▶ WORK REQUEST
Give the data again in full. Keep every line the same.

Start of GIVEN DATA

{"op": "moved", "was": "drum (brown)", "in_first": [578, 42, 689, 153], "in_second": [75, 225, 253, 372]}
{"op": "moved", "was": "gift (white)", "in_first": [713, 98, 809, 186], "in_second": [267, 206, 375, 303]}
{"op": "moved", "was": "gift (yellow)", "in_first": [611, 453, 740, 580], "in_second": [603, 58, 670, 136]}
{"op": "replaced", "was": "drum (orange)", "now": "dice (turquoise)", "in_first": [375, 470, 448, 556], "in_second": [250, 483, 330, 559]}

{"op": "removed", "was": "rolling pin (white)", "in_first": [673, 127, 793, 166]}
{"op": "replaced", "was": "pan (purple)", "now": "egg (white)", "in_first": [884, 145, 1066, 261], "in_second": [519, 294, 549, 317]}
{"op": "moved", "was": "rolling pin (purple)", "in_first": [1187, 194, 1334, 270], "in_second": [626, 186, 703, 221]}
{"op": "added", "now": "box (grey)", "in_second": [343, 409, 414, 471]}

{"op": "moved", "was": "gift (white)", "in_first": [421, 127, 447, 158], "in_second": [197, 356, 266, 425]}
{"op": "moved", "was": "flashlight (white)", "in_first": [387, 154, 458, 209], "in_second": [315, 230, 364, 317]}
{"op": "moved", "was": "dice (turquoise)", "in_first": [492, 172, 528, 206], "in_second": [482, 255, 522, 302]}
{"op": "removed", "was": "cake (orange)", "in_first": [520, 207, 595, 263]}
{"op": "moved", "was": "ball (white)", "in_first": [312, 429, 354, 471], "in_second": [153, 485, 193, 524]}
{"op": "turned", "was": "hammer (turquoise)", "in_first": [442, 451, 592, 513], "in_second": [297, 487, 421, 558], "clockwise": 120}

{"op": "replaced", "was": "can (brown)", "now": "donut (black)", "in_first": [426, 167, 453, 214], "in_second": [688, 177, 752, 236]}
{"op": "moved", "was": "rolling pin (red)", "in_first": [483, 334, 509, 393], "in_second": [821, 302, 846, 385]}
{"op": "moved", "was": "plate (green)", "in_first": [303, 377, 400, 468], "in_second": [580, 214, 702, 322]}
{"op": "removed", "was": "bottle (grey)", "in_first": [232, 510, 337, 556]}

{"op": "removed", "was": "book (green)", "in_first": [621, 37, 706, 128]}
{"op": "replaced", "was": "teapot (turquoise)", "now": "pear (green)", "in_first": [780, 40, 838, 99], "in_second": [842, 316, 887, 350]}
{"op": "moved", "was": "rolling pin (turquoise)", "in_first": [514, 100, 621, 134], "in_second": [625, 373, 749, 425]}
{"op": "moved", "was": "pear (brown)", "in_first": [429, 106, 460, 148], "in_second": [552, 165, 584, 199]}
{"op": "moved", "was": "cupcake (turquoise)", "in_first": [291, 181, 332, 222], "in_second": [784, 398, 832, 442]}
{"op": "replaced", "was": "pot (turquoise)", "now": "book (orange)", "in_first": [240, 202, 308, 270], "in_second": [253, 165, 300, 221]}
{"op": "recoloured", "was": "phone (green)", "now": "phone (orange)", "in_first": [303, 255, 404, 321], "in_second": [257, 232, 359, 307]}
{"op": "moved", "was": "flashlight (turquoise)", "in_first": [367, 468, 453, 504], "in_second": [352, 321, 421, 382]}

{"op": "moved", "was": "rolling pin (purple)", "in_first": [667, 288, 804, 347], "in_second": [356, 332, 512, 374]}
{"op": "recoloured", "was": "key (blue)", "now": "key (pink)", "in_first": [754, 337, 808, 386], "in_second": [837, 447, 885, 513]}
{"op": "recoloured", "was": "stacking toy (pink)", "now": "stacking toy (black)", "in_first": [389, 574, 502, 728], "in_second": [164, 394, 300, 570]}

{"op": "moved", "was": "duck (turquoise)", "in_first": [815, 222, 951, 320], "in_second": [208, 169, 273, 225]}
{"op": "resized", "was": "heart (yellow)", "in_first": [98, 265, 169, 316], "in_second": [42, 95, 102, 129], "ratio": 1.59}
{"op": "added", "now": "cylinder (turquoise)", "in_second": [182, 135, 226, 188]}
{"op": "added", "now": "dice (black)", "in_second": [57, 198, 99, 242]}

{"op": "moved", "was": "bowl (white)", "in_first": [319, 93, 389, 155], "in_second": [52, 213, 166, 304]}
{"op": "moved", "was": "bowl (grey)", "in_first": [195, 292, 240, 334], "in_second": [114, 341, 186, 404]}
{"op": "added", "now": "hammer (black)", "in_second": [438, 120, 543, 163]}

End of GIVEN DATA

▶ EXERCISE RESULT
{"op": "moved", "was": "drum (brown)", "in_first": [578, 42, 689, 153], "in_second": [75, 225, 253, 372]}
{"op": "moved", "was": "gift (white)", "in_first": [713, 98, 809, 186], "in_second": [267, 206, 375, 303]}
{"op": "moved", "was": "gift (yellow)", "in_first": [611, 453, 740, 580], "in_second": [603, 58, 670, 136]}
{"op": "replaced", "was": "drum (orange)", "now": "dice (turquoise)", "in_first": [375, 470, 448, 556], "in_second": [250, 483, 330, 559]}

{"op": "removed", "was": "rolling pin (white)", "in_first": [673, 127, 793, 166]}
{"op": "replaced", "was": "pan (purple)", "now": "egg (white)", "in_first": [884, 145, 1066, 261], "in_second": [519, 294, 549, 317]}
{"op": "moved", "was": "rolling pin (purple)", "in_first": [1187, 194, 1334, 270], "in_second": [626, 186, 703, 221]}
{"op": "added", "now": "box (grey)", "in_second": [343, 409, 414, 471]}

{"op": "moved", "was": "gift (white)", "in_first": [421, 127, 447, 158], "in_second": [197, 356, 266, 425]}
{"op": "moved", "was": "flashlight (white)", "in_first": [387, 154, 458, 209], "in_second": [315, 230, 364, 317]}
{"op": "moved", "was": "dice (turquoise)", "in_first": [492, 172, 528, 206], "in_second": [482, 255, 522, 302]}
{"op": "removed", "was": "cake (orange)", "in_first": [520, 207, 595, 263]}
{"op": "moved", "was": "ball (white)", "in_first": [312, 429, 354, 471], "in_second": [153, 485, 193, 524]}
{"op": "turned", "was": "hammer (turquoise)", "in_first": [442, 451, 592, 513], "in_second": [297, 487, 421, 558], "clockwise": 120}

{"op": "replaced", "was": "can (brown)", "now": "donut (black)", "in_first": [426, 167, 453, 214], "in_second": [688, 177, 752, 236]}
{"op": "moved", "was": "rolling pin (red)", "in_first": [483, 334, 509, 393], "in_second": [821, 302, 846, 385]}
{"op": "moved", "was": "plate (green)", "in_first": [303, 377, 400, 468], "in_second": [580, 214, 702, 322]}
{"op": "removed", "was": "bottle (grey)", "in_first": [232, 510, 337, 556]}

{"op": "removed", "was": "book (green)", "in_first": [621, 37, 706, 128]}
{"op": "replaced", "was": "teapot (turquoise)", "now": "pear (green)", "in_first": [780, 40, 838, 99], "in_second": [842, 316, 887, 350]}
{"op": "moved", "was": "rolling pin (turquoise)", "in_first": [514, 100, 621, 134], "in_second": [625, 373, 749, 425]}
{"op": "moved", "was": "pear (brown)", "in_first": [429, 106, 460, 148], "in_second": [552, 165, 584, 199]}
{"op": "moved", "was": "cupcake (turquoise)", "in_first": [291, 181, 332, 222], "in_second": [784, 398, 832, 442]}
{"op": "replaced", "was": "pot (turquoise)", "now": "book (orange)", "in_first": [240, 202, 308, 270], "in_second": [253, 165, 300, 221]}
{"op": "recoloured", "was": "phone (green)", "now": "phone (orange)", "in_first": [303, 255, 404, 321], "in_second": [257, 232, 359, 307]}
{"op": "moved", "was": "flashlight (turquoise)", "in_first": [367, 468, 453, 504], "in_second": [352, 321, 421, 382]}

{"op": "moved", "was": "rolling pin (purple)", "in_first": [667, 288, 804, 347], "in_second": [356, 332, 512, 374]}
{"op": "recoloured", "was": "key (blue)", "now": "key (pink)", "in_first": [754, 337, 808, 386], "in_second": [837, 447, 885, 513]}
{"op": "recoloured", "was": "stacking toy (pink)", "now": "stacking toy (black)", "in_first": [389, 574, 502, 728], "in_second": [164, 394, 300, 570]}

{"op": "moved", "was": "duck (turquoise)", "in_first": [815, 222, 951, 320], "in_second": [208, 169, 273, 225]}
{"op": "resized", "was": "heart (yellow)", "in_first": [98, 265, 169, 316], "in_second": [42, 95, 102, 129], "ratio": 1.59}
{"op": "added", "now": "cylinder (turquoise)", "in_second": [182, 135, 226, 188]}
{"op": "added", "now": "dice (black)", "in_second": [57, 198, 99, 242]}

{"op": "moved", "was": "bowl (white)", "in_first": [319, 93, 389, 155], "in_second": [52, 213, 166, 304]}
{"op": "moved", "was": "bowl (grey)", "in_first": [195, 292, 240, 334], "in_second": [114, 341, 186, 404]}
{"op": "added", "now": "hammer (black)", "in_second": [438, 120, 543, 163]}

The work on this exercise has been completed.